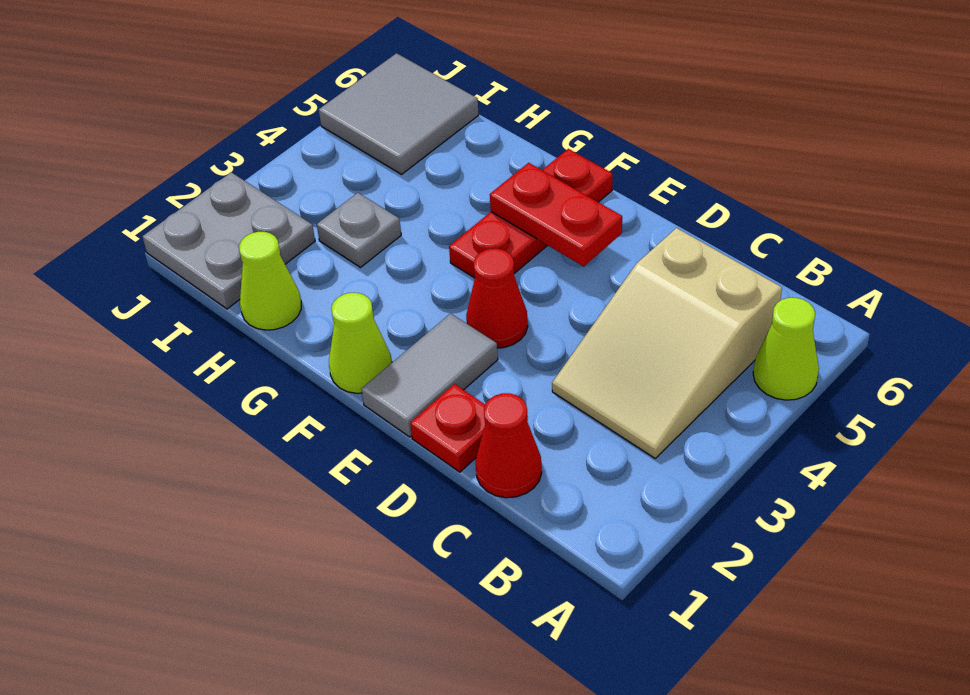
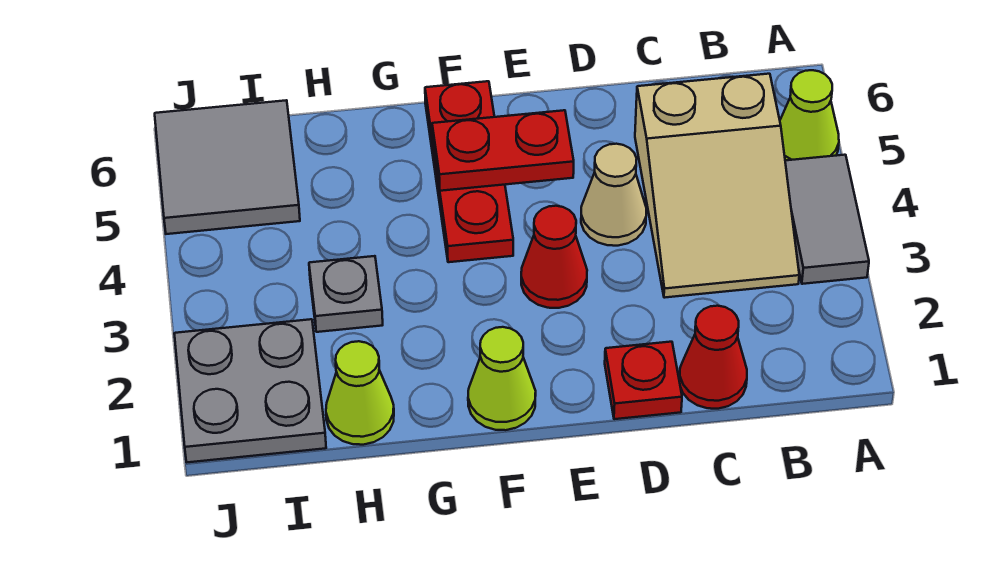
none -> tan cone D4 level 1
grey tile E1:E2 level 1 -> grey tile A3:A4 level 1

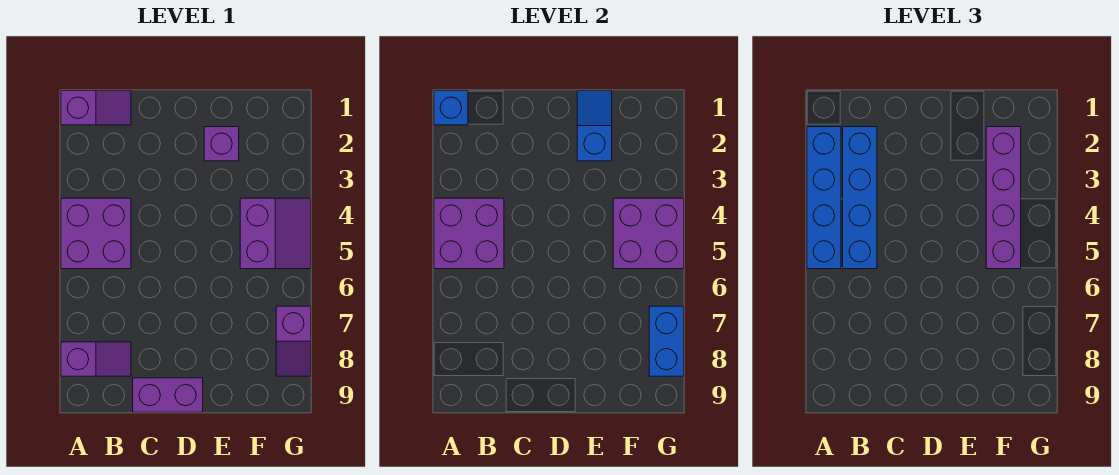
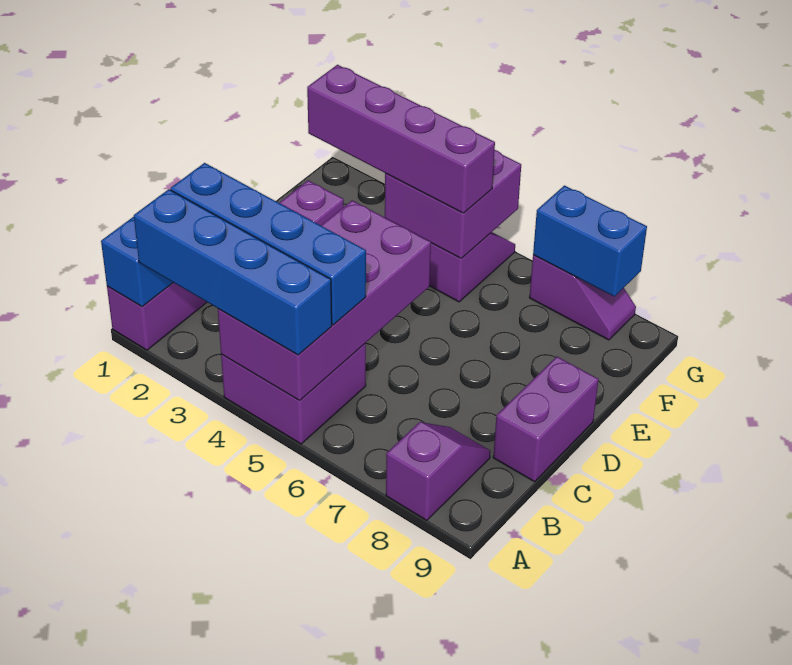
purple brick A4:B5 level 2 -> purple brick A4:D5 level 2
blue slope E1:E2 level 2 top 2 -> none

* * *

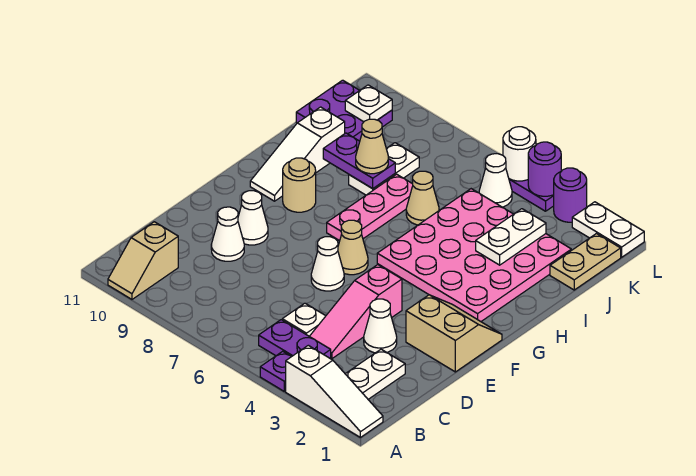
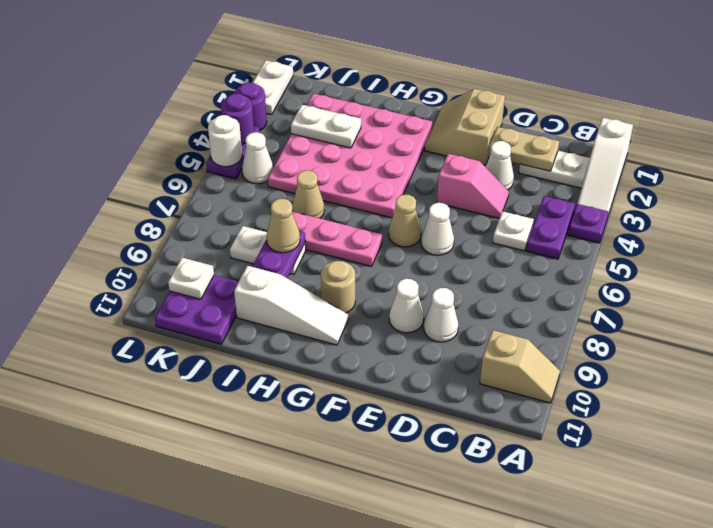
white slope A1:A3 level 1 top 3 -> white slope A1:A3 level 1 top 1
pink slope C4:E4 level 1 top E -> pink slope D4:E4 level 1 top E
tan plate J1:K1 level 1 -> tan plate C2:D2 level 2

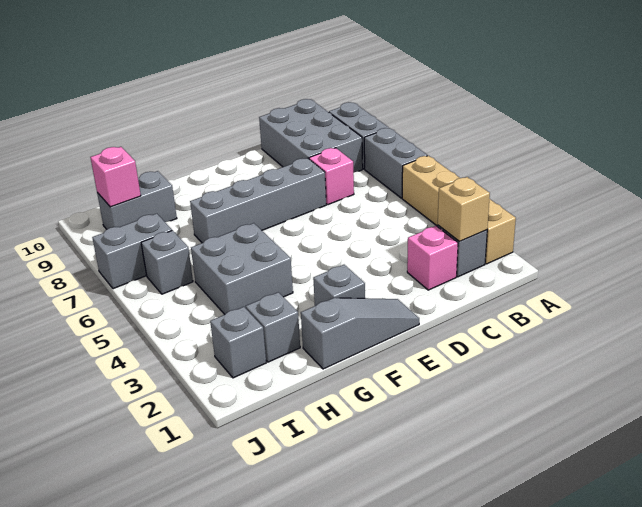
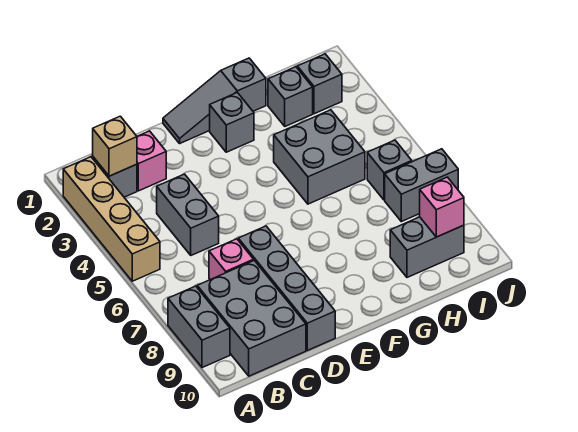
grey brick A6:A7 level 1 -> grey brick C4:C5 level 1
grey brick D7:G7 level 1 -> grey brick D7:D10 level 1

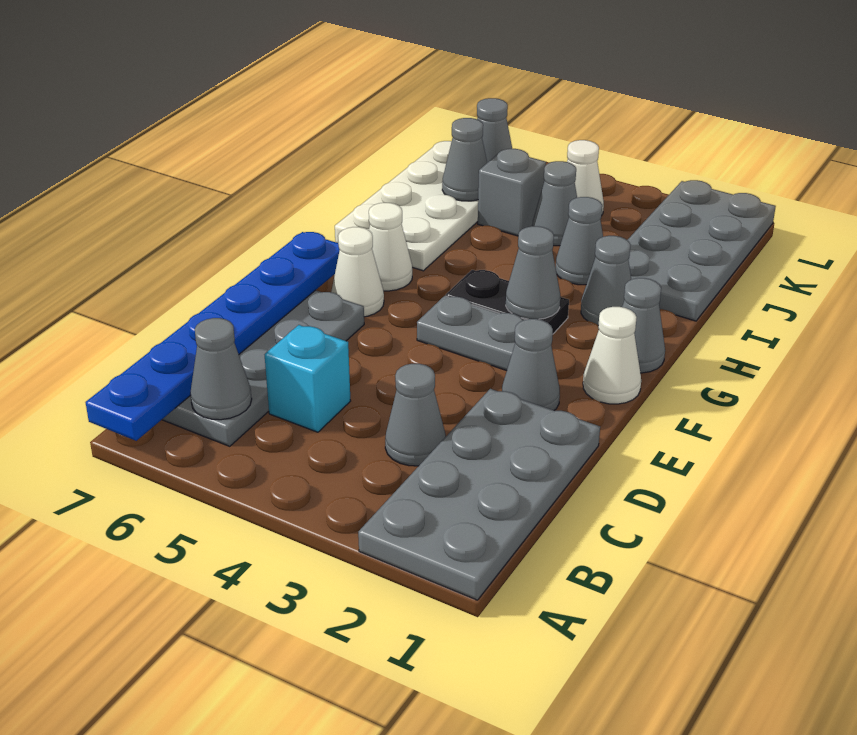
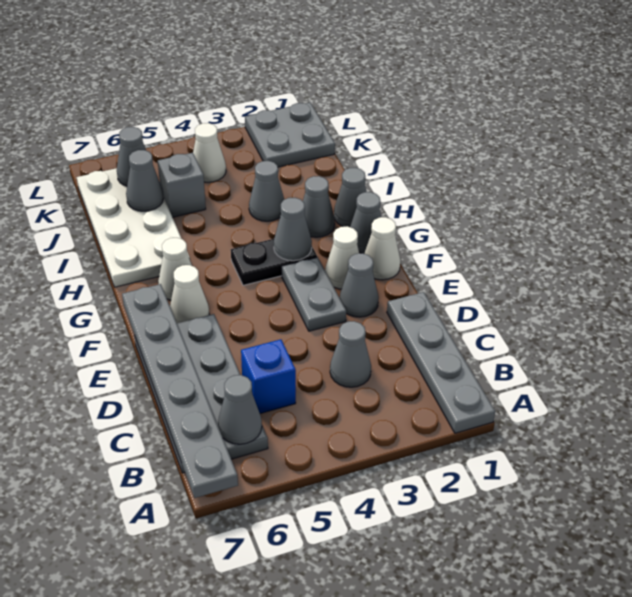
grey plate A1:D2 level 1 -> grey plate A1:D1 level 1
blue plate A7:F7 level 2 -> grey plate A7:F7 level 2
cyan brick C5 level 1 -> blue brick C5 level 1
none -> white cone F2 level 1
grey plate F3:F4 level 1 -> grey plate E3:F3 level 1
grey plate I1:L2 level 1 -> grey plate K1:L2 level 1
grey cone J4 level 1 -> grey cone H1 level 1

-- Exercise goal --
Where does "slope" occur in the data? Copy each line that has it.

-- Completed task --
blue slope E1:E2 level 2 top 2 -> none
white slope A1:A3 level 1 top 3 -> white slope A1:A3 level 1 top 1
pink slope C4:E4 level 1 top E -> pink slope D4:E4 level 1 top E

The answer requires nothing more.